■ Job ■
A word-for-word restatement of the data is what is needed.

──────────

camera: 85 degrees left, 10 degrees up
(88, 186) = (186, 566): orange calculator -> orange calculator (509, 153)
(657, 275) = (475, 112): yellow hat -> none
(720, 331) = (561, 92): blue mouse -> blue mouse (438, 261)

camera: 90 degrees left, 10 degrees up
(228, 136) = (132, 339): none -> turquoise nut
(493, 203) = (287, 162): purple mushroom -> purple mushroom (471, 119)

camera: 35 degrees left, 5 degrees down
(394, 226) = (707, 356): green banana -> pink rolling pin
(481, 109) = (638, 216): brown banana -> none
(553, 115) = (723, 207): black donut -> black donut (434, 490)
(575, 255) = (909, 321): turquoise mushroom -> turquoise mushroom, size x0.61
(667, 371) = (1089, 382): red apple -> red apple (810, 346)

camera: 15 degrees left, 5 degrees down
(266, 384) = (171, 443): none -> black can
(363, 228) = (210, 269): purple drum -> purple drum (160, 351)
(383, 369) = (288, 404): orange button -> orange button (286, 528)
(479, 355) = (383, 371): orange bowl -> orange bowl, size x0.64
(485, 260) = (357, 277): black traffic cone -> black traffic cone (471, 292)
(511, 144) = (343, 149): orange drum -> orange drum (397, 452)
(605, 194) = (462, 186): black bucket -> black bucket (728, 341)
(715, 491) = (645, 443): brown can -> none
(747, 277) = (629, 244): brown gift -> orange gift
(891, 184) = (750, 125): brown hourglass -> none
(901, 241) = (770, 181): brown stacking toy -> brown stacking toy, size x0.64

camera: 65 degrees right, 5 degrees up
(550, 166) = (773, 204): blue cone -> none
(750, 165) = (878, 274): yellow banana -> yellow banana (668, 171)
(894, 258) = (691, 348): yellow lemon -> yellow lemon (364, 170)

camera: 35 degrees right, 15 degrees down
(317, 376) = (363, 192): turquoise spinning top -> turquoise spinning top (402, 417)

──────────

■ Exercise output ■
camera: 85 degrees left, 10 degrees up
(88, 186) = (186, 566): orange calculator -> orange calculator (509, 153)
(657, 275) = (475, 112): yellow hat -> none
(720, 331) = (561, 92): blue mouse -> blue mouse (438, 261)

camera: 90 degrees left, 10 degrees up
(228, 136) = (132, 339): none -> turquoise nut
(493, 203) = (287, 162): purple mushroom -> purple mushroom (471, 119)

camera: 35 degrees left, 5 degrees down
(394, 226) = (707, 356): green banana -> pink rolling pin
(481, 109) = (638, 216): brown banana -> none
(553, 115) = (723, 207): black donut -> black donut (434, 490)
(575, 255) = (909, 321): turquoise mushroom -> turquoise mushroom, size x0.61
(667, 371) = (1089, 382): red apple -> red apple (810, 346)

camera: 15 degrees left, 5 degrees down
(266, 384) = (171, 443): none -> black can
(363, 228) = (210, 269): purple drum -> purple drum (160, 351)
(383, 369) = (288, 404): orange button -> orange button (286, 528)
(479, 355) = (383, 371): orange bowl -> orange bowl, size x0.64
(485, 260) = (357, 277): black traffic cone -> black traffic cone (471, 292)
(511, 144) = (343, 149): orange drum -> orange drum (397, 452)
(605, 194) = (462, 186): black bucket -> black bucket (728, 341)
(715, 491) = (645, 443): brown can -> none
(747, 277) = (629, 244): brown gift -> orange gift
(891, 184) = (750, 125): brown hourglass -> none
(901, 241) = (770, 181): brown stacking toy -> brown stacking toy, size x0.64

camera: 65 degrees right, 5 degrees up
(550, 166) = (773, 204): blue cone -> none
(750, 165) = (878, 274): yellow banana -> yellow banana (668, 171)
(894, 258) = (691, 348): yellow lemon -> yellow lemon (364, 170)

camera: 35 degrees right, 15 degrees down
(317, 376) = (363, 192): turquoise spinning top -> turquoise spinning top (402, 417)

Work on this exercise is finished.